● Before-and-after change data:
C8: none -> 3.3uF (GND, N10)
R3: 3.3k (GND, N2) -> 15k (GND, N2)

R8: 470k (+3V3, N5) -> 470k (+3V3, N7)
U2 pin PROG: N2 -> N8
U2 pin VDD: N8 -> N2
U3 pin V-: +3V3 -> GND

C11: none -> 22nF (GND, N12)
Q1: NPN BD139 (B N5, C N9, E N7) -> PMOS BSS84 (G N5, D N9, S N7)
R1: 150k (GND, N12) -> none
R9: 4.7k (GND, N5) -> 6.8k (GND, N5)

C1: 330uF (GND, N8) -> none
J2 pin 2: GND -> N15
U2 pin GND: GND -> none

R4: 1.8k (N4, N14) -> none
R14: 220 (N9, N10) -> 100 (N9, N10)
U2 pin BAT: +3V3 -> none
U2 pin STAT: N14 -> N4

● How to complete this task:
Among the lines above, return those that hold the word "none".

● Exercise answer:
C8: none -> 3.3uF (GND, N10)
C11: none -> 22nF (GND, N12)
R1: 150k (GND, N12) -> none
C1: 330uF (GND, N8) -> none
U2 pin GND: GND -> none
R4: 1.8k (N4, N14) -> none
U2 pin BAT: +3V3 -> none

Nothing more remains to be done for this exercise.